▶ Aim of the exercise
Give back exactly the lines of the entries below from the line with "- → yellow ring <423,468>" to the line with "orange lamp <252,327>", inclusive, and only those.

[Material supplied — start]

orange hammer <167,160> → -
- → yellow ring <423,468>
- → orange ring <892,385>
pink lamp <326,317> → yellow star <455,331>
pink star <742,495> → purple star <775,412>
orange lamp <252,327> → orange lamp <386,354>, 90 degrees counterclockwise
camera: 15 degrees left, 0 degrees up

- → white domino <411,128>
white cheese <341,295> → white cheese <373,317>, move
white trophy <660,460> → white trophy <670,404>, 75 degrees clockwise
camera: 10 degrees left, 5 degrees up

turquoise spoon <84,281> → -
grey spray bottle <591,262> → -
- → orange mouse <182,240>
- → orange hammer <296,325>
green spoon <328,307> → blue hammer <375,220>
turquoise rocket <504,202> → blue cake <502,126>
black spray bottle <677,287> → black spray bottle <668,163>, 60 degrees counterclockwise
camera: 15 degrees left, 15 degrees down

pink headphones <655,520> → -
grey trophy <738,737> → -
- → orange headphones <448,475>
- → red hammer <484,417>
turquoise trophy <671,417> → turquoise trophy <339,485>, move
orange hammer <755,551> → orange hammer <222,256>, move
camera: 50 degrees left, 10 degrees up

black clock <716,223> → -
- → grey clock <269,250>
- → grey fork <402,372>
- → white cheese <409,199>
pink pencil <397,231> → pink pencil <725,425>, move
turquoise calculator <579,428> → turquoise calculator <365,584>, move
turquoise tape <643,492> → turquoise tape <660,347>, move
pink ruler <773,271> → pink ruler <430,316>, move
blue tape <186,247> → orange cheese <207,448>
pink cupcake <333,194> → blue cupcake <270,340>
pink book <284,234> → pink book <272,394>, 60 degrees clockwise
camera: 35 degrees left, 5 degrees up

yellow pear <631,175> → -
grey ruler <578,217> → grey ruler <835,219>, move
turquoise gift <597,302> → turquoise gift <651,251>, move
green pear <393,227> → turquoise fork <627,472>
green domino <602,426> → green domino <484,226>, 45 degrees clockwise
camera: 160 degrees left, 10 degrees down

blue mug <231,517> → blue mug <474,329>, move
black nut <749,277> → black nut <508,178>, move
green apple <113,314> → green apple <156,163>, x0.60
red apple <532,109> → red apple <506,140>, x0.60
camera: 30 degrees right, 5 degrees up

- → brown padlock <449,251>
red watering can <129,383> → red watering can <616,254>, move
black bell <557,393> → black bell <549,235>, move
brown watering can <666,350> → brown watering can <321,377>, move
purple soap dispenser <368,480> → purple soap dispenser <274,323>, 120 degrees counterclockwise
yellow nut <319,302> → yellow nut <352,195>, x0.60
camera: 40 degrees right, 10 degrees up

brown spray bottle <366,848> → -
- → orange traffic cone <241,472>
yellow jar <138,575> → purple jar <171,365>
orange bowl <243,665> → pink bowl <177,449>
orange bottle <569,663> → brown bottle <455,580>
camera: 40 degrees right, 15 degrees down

[Material supplied — finish]

▶ Result below
- → yellow ring <423,468>
- → orange ring <892,385>
pink lamp <326,317> → yellow star <455,331>
pink star <742,495> → purple star <775,412>
orange lamp <252,327> → orange lamp <386,354>, 90 degrees counterclockwise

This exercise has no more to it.